[Entries supplied]

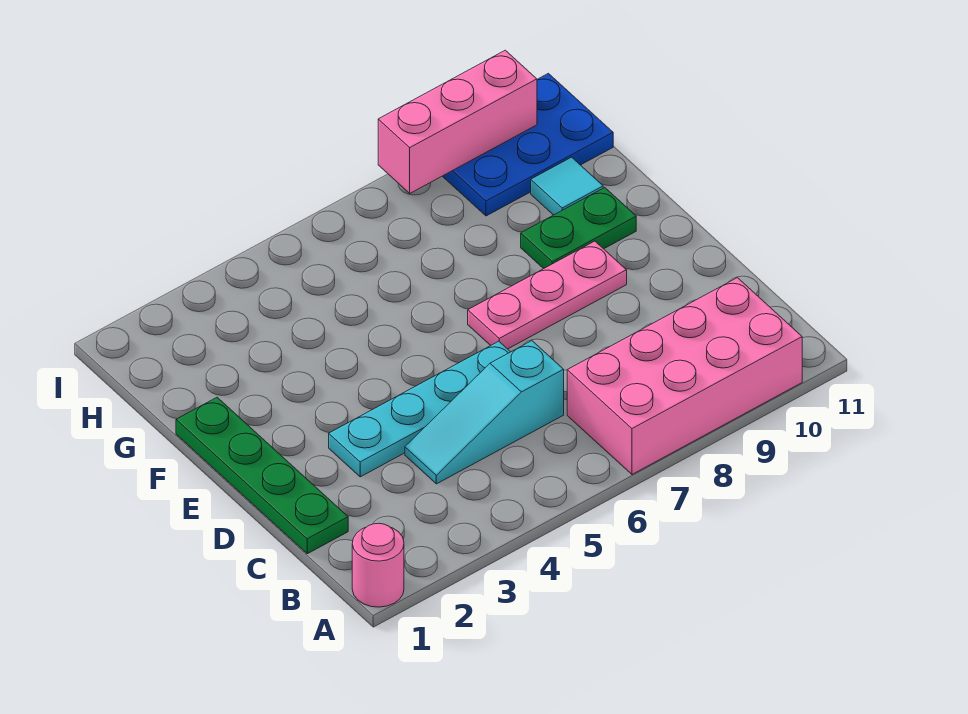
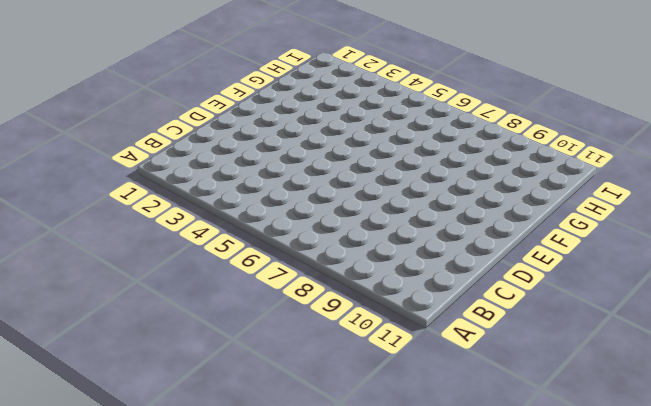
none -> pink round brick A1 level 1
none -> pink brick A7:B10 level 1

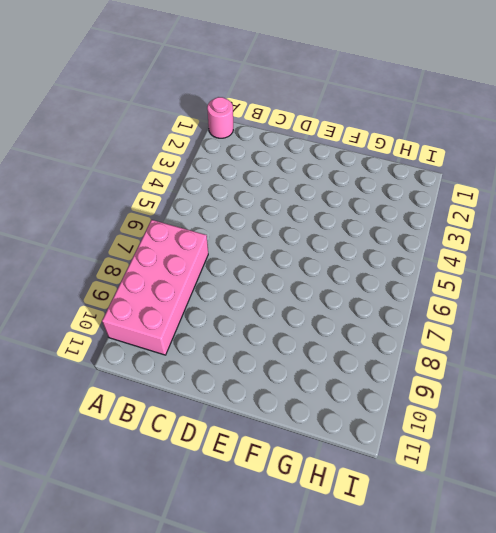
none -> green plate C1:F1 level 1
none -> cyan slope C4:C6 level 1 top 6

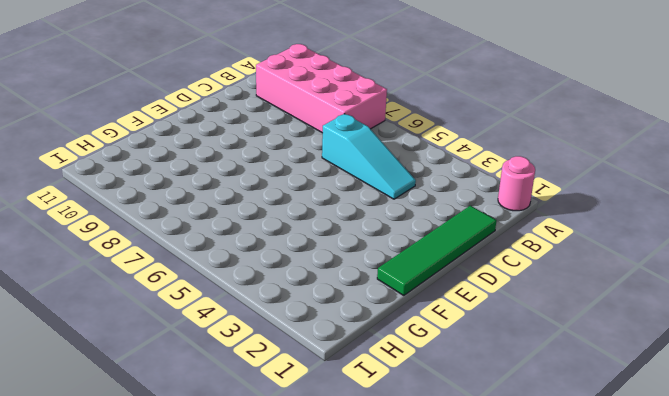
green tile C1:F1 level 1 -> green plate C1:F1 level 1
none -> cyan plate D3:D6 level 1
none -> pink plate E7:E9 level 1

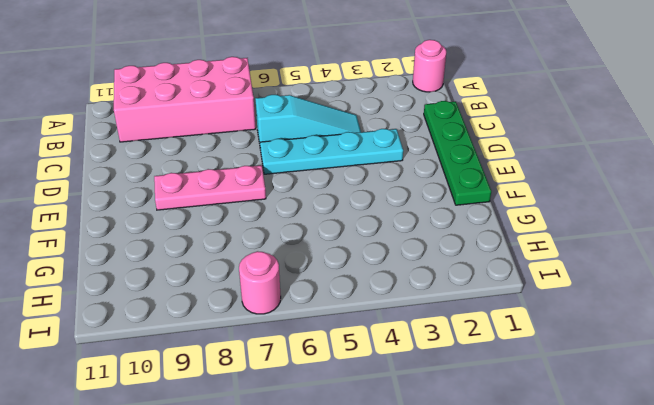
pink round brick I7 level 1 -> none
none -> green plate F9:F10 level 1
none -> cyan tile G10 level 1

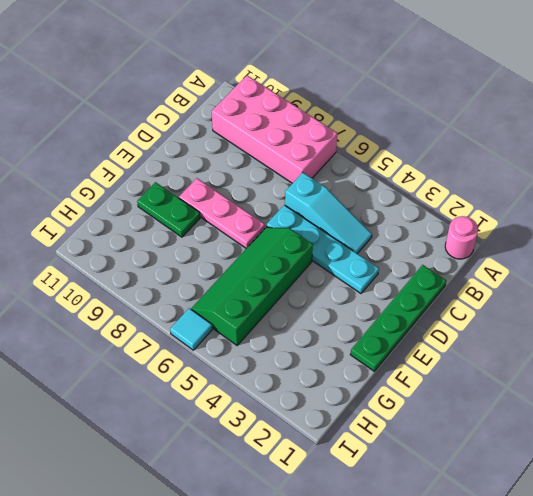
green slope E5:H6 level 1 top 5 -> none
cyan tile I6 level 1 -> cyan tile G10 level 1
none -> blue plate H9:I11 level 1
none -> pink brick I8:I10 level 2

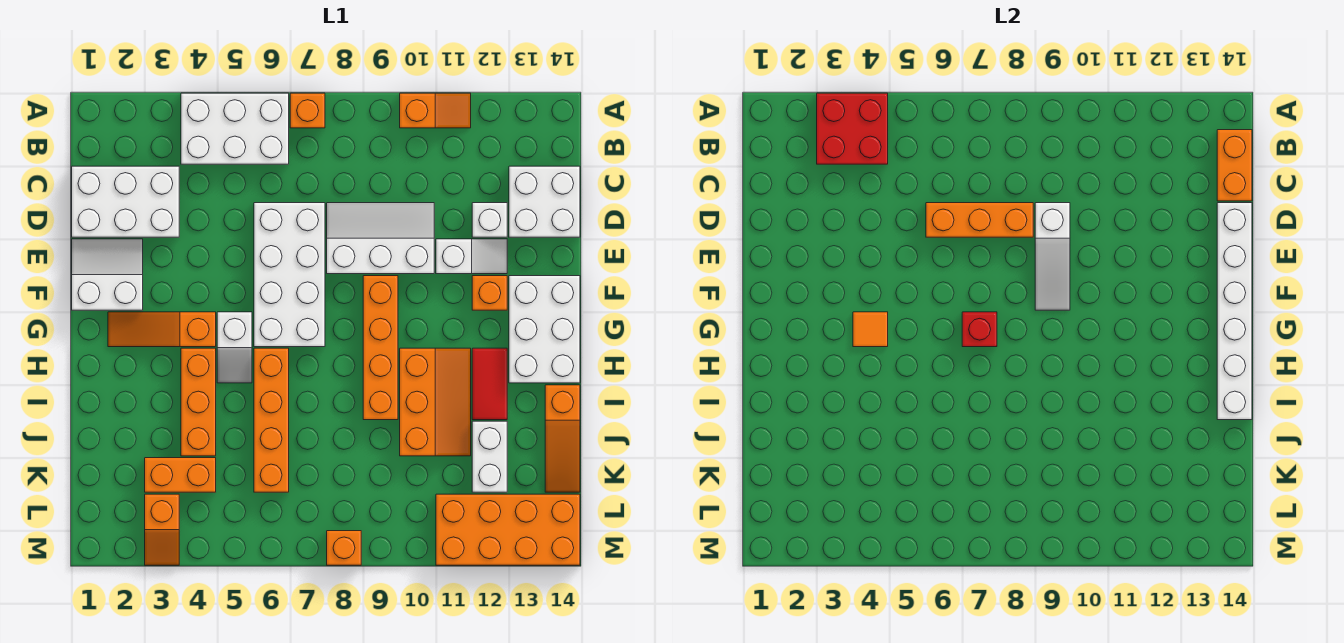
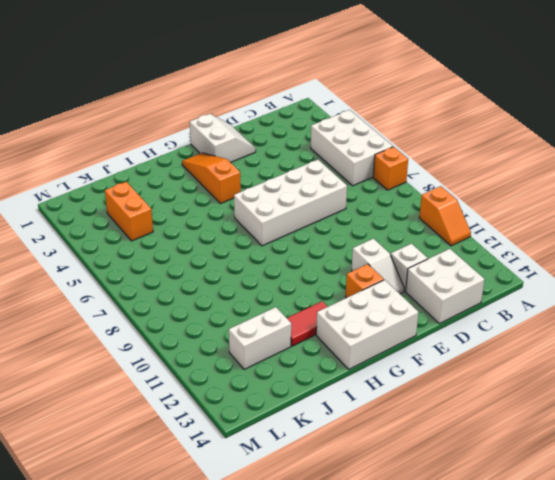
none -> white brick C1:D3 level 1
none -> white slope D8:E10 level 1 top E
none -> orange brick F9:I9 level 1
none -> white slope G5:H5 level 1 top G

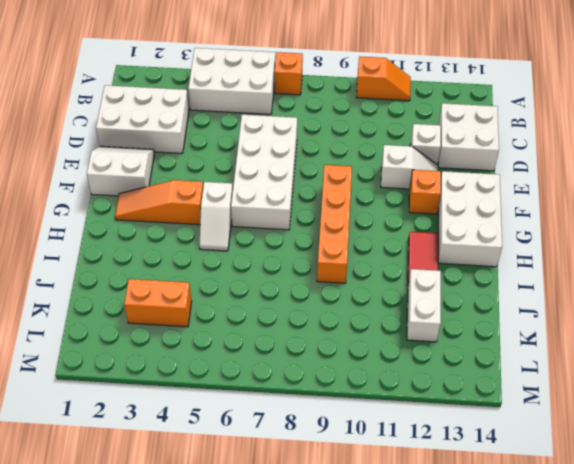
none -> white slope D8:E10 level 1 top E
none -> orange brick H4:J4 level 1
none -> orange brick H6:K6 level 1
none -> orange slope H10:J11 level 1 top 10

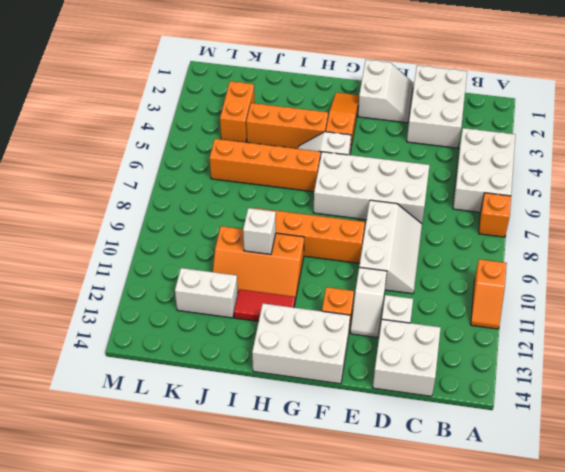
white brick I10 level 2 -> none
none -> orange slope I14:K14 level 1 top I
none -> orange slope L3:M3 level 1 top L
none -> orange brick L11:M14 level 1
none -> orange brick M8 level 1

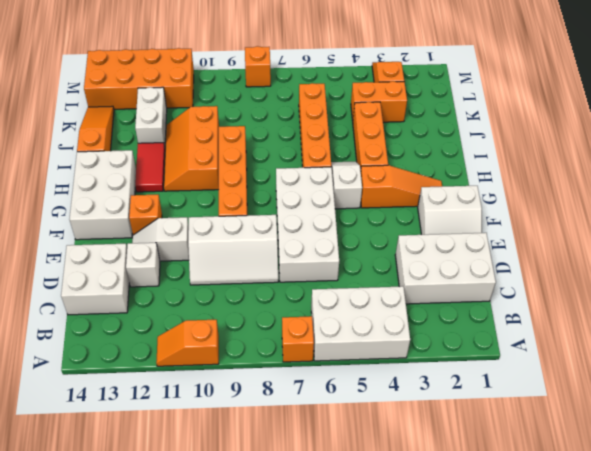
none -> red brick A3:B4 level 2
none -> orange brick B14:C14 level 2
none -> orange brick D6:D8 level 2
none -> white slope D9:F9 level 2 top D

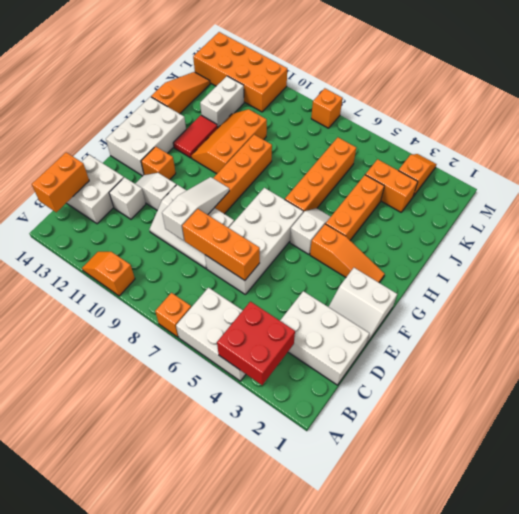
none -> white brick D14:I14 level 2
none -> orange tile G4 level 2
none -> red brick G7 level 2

[/Entries supplied]

Examine the listing and say how many of its lines contain the string "white". Give the number alone.

7